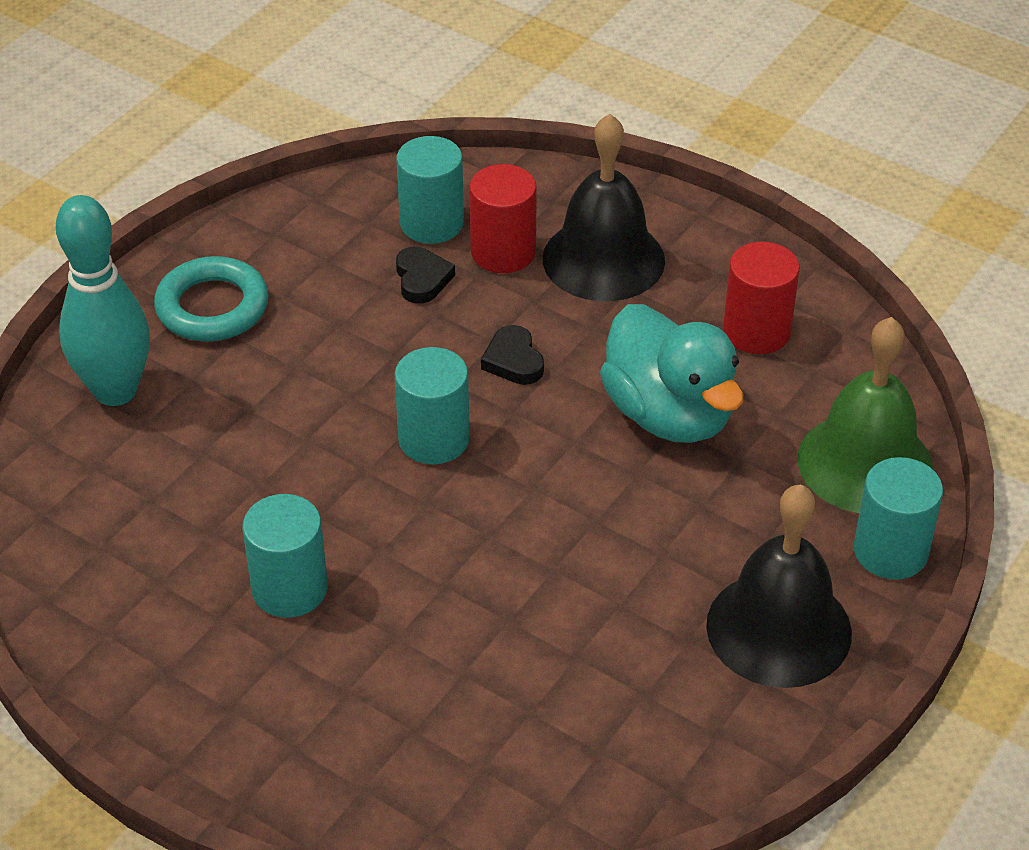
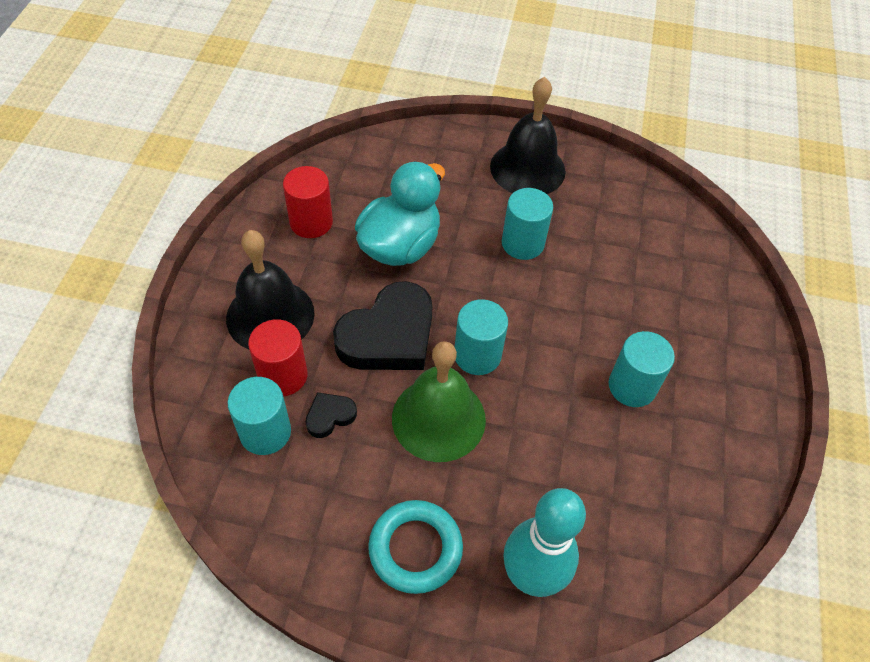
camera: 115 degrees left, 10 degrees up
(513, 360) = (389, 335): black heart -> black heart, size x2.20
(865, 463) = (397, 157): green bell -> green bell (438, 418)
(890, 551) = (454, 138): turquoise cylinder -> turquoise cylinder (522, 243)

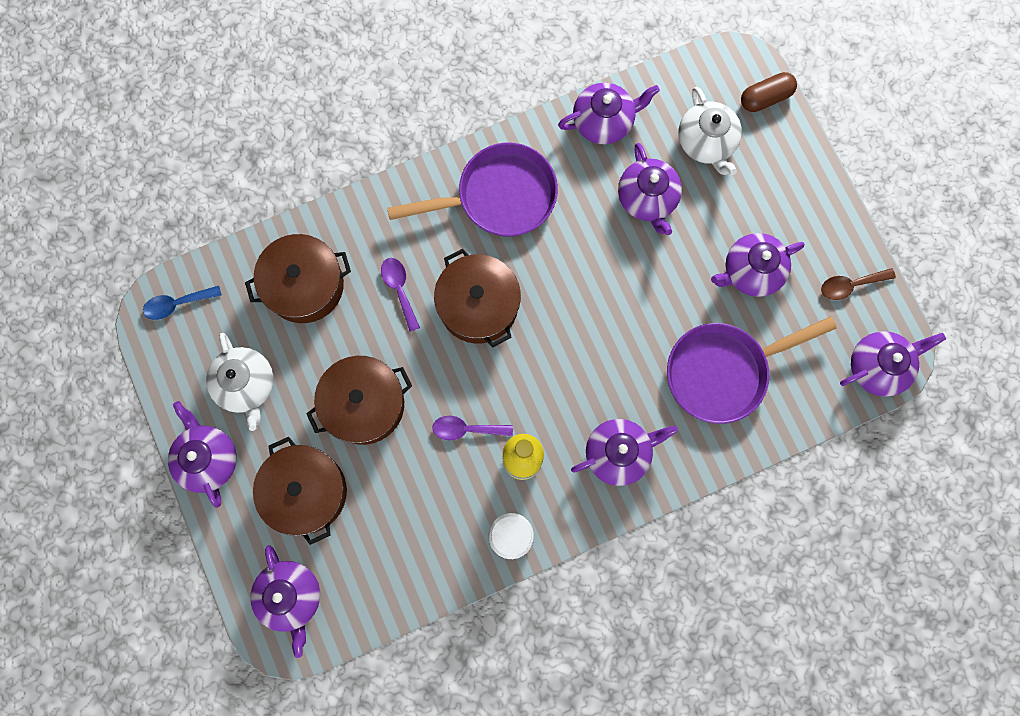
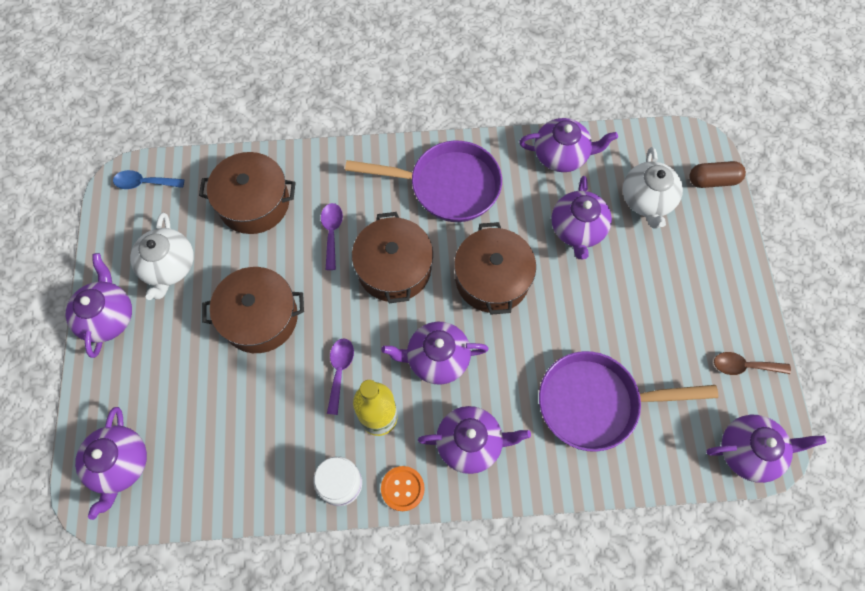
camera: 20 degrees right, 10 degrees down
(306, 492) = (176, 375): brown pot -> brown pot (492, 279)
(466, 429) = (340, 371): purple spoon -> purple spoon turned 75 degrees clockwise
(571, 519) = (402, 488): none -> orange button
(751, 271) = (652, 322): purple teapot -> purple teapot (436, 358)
○ ○ ○
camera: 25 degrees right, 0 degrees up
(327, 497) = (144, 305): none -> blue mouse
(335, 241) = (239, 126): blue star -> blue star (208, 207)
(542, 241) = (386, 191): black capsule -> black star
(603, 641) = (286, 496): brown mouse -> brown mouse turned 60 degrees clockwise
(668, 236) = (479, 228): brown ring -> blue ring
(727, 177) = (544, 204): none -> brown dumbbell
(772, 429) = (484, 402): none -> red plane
○ ○ ○
> [Instructions to follow] In the material above, one part opens with the line containing "camera: 115 degrees left, 10 degrees up" and closes with the line containing "(751, 271) = (652, 322): purple". Write out that part exactly and skip its pictures.

> [Result]
camera: 115 degrees left, 10 degrees up
(513, 360) = (389, 335): black heart -> black heart, size x2.20
(865, 463) = (397, 157): green bell -> green bell (438, 418)
(890, 551) = (454, 138): turquoise cylinder -> turquoise cylinder (522, 243)

camera: 20 degrees right, 10 degrees down
(306, 492) = (176, 375): brown pot -> brown pot (492, 279)
(466, 429) = (340, 371): purple spoon -> purple spoon turned 75 degrees clockwise
(571, 519) = (402, 488): none -> orange button
(751, 271) = (652, 322): purple teapot -> purple teapot (436, 358)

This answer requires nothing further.